__TASK BRIEF__
Copy the data below exactly, but not the pictures it contains.

__INPUT FOR THIS TASK__
--------------------

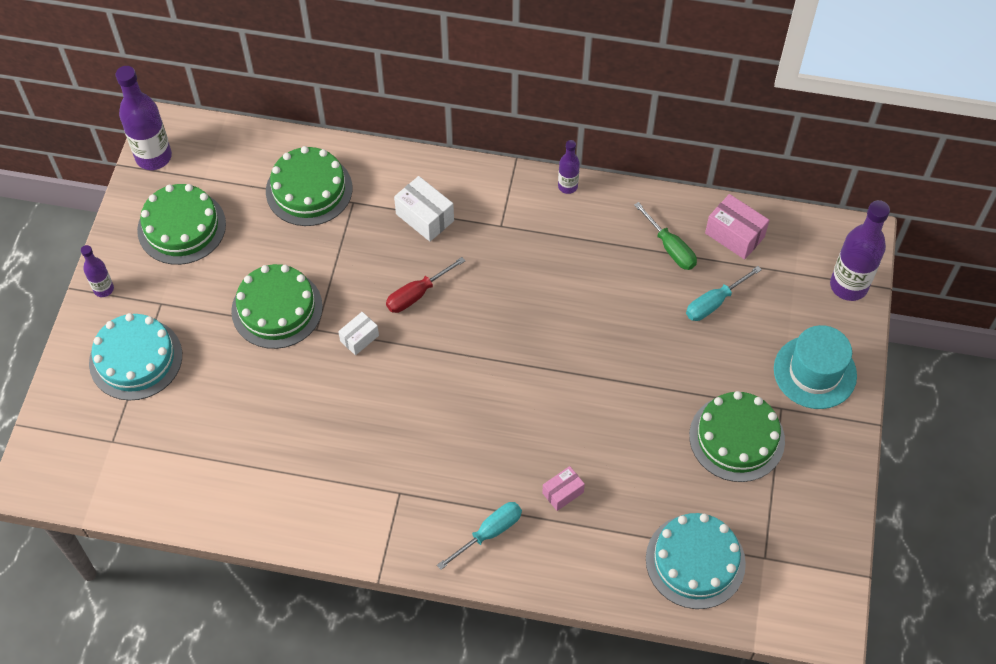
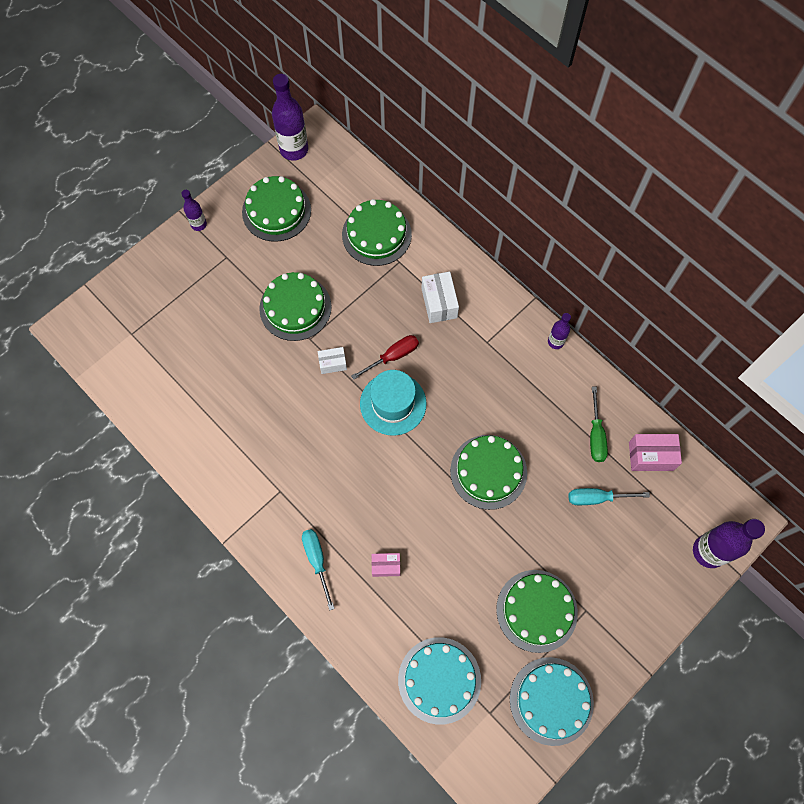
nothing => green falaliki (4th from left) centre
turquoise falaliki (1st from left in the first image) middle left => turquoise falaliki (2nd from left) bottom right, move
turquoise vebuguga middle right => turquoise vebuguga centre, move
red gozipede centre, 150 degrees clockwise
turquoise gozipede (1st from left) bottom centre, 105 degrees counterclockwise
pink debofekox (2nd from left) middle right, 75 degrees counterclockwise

--------------------

__OUTPUT__
nothing => green falaliki (4th from left) centre
turquoise falaliki (1st from left in the first image) middle left => turquoise falaliki (2nd from left) bottom right, move
turquoise vebuguga middle right => turquoise vebuguga centre, move
red gozipede centre, 150 degrees clockwise
turquoise gozipede (1st from left) bottom centre, 105 degrees counterclockwise
pink debofekox (2nd from left) middle right, 75 degrees counterclockwise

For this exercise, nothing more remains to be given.